╔══
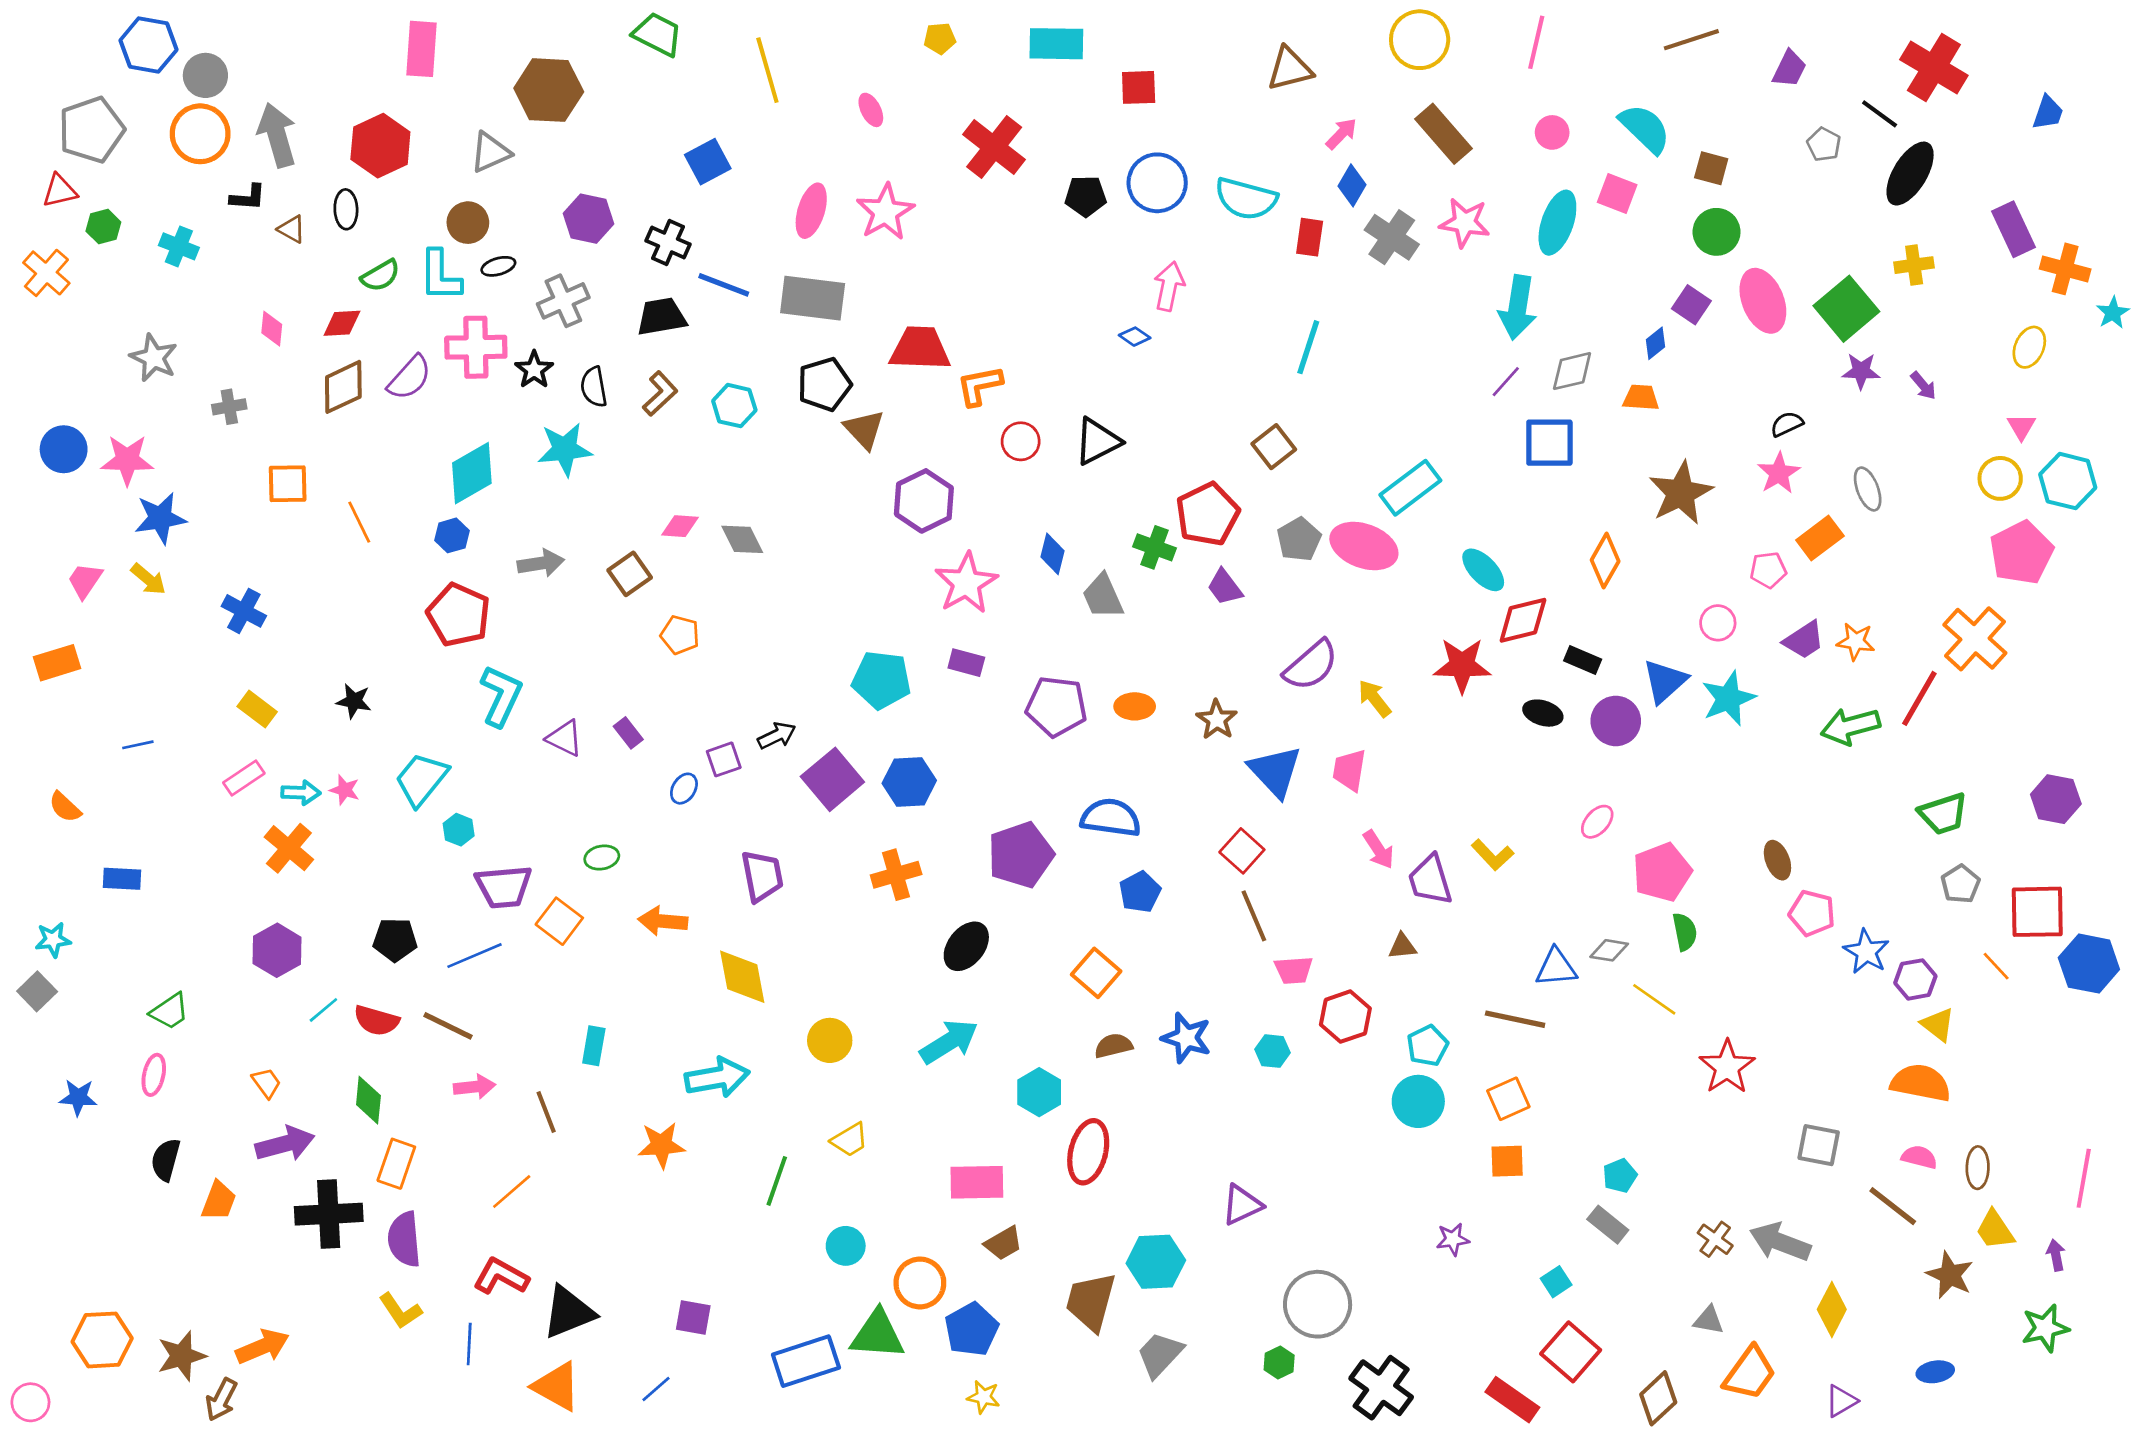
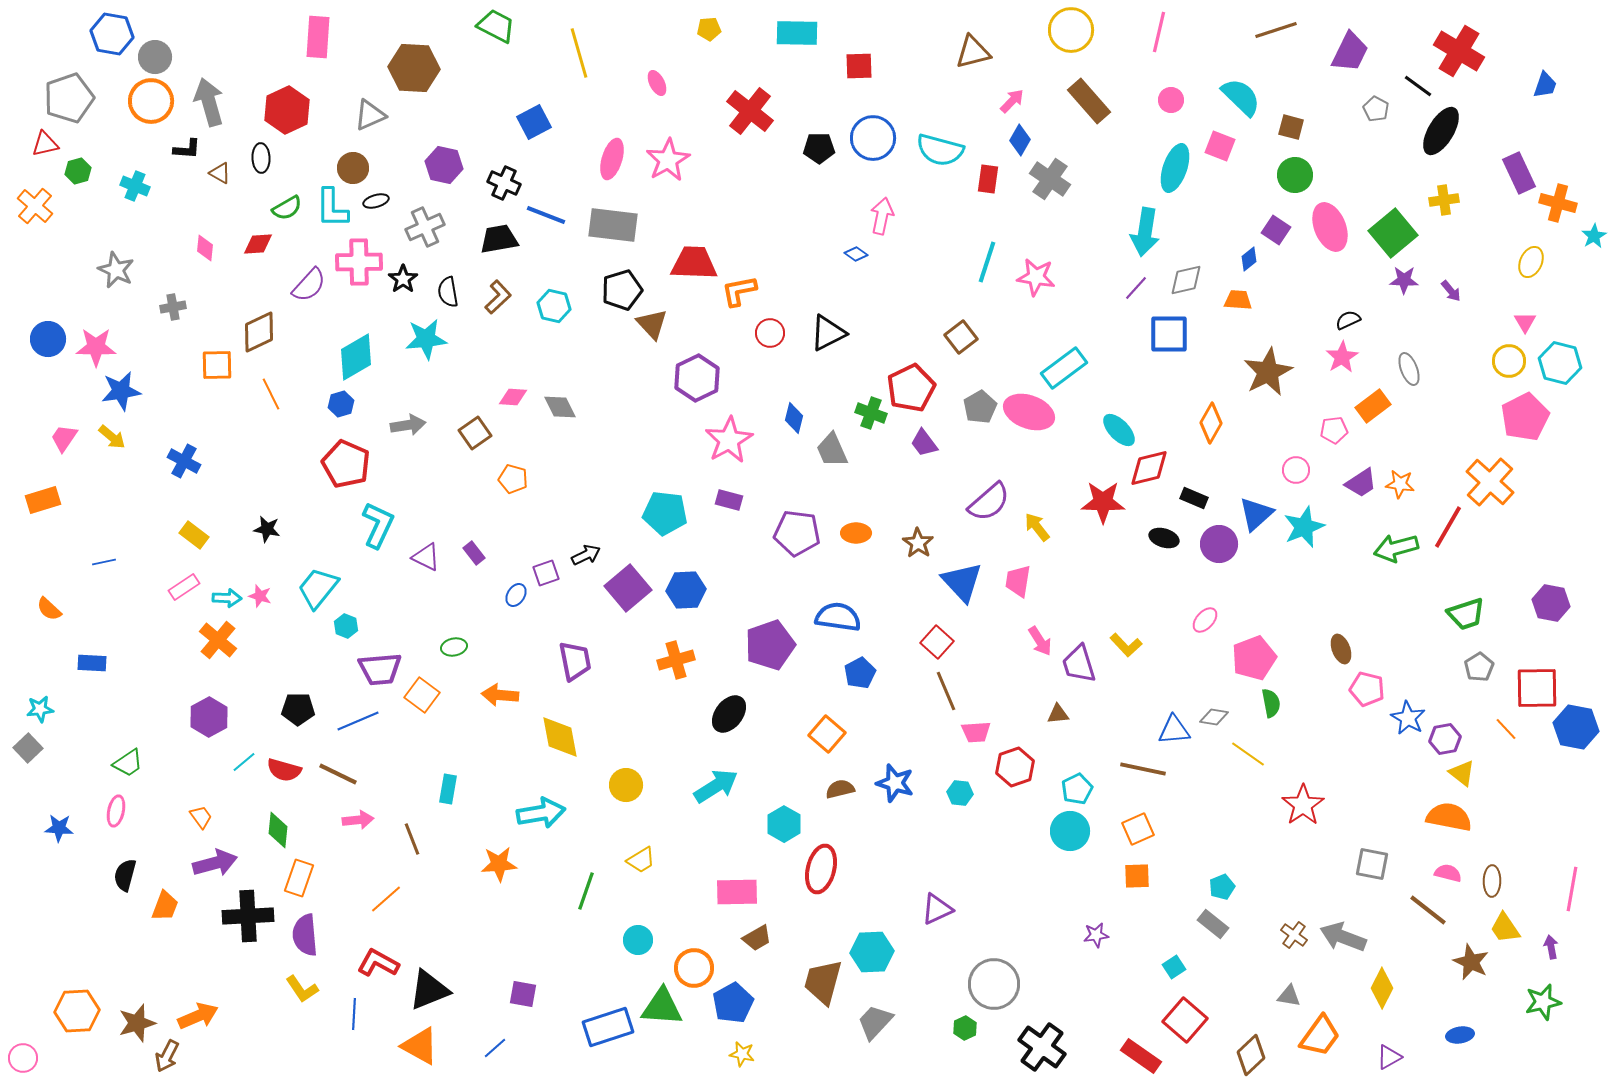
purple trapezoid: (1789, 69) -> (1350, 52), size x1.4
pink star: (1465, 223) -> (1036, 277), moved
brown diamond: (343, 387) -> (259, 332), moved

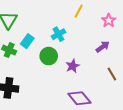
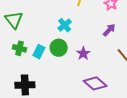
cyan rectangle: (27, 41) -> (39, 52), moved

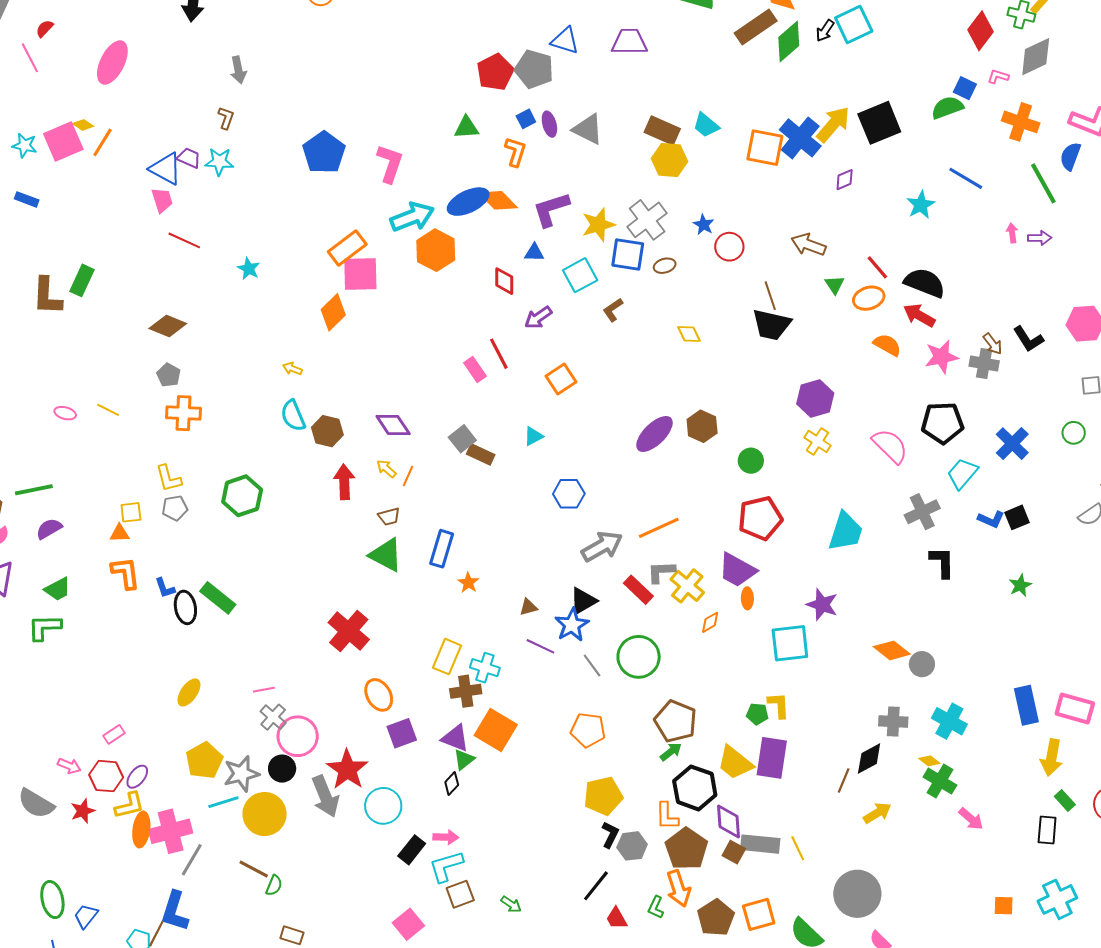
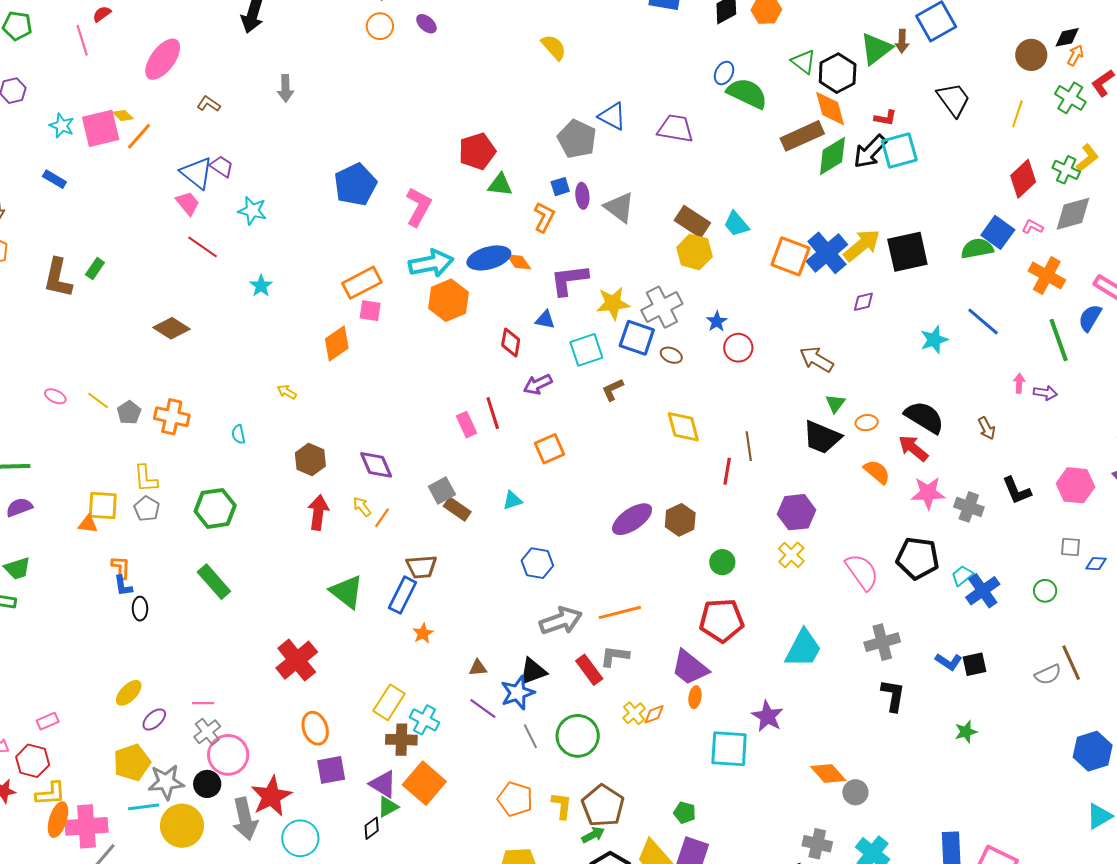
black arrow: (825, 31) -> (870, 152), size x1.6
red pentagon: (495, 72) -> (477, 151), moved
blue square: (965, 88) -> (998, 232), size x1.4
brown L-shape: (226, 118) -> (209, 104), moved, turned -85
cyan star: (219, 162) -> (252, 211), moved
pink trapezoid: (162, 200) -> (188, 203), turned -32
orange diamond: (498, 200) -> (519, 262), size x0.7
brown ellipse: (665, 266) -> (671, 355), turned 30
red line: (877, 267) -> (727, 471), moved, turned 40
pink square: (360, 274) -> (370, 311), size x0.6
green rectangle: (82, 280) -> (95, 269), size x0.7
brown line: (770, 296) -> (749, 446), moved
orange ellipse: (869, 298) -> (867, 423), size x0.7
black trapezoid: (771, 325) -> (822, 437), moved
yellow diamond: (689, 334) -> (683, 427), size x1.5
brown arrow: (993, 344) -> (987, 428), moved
╚══
Task item: Copy out whichever lines of the listing contain the word "turned".

Completed exercise:
brown L-shape: (226, 118) -> (209, 104), moved, turned -85
pink trapezoid: (162, 200) -> (188, 203), turned -32
brown ellipse: (665, 266) -> (671, 355), turned 30
red line: (877, 267) -> (727, 471), moved, turned 40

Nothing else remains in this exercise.